• WHAT YOU ARE ASKED TO DO: Transcribe the listing below exactly, without pictures.

• DATA SECTION:

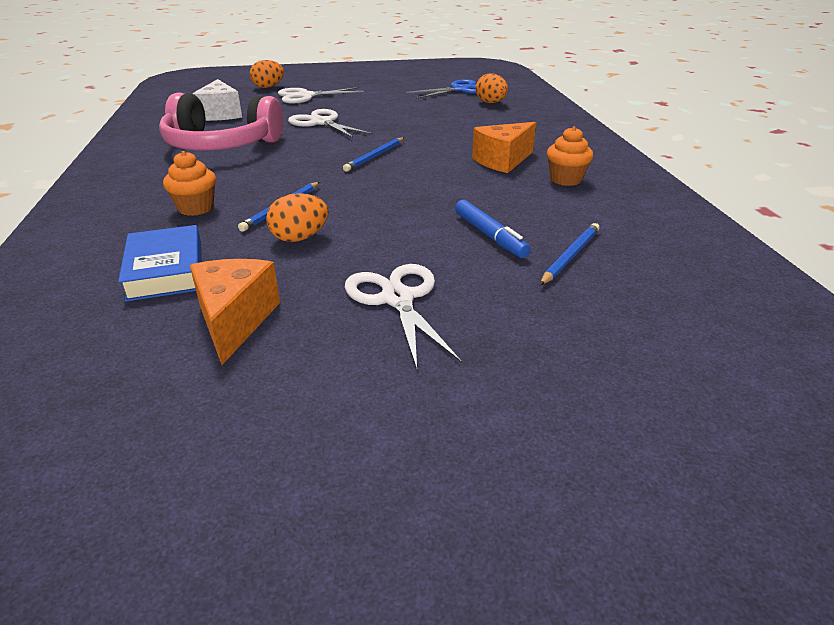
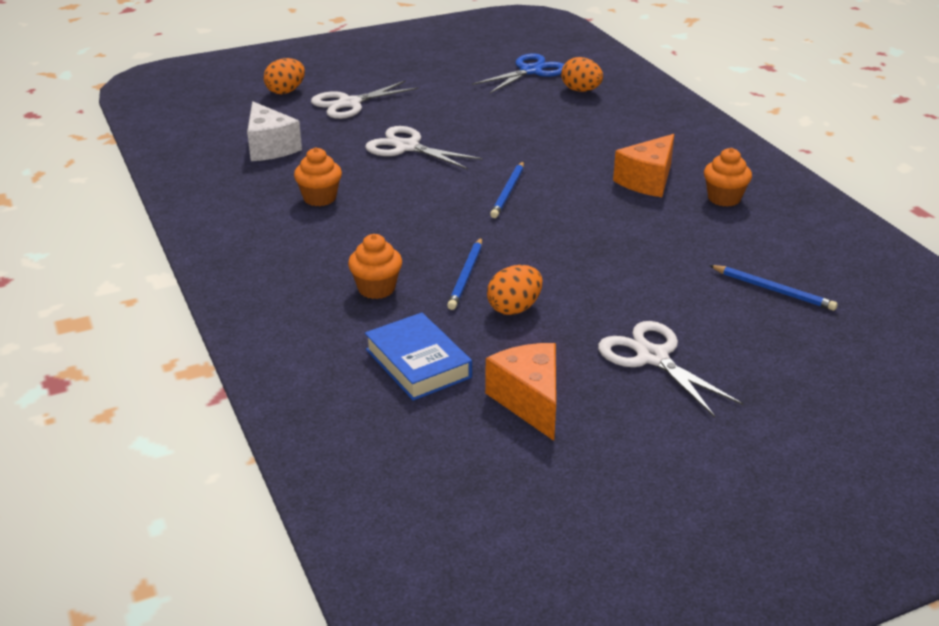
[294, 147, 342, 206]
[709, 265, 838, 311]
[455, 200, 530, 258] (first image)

• RESULT:
[294, 147, 342, 206]
[709, 265, 838, 311]
[455, 200, 530, 258] (first image)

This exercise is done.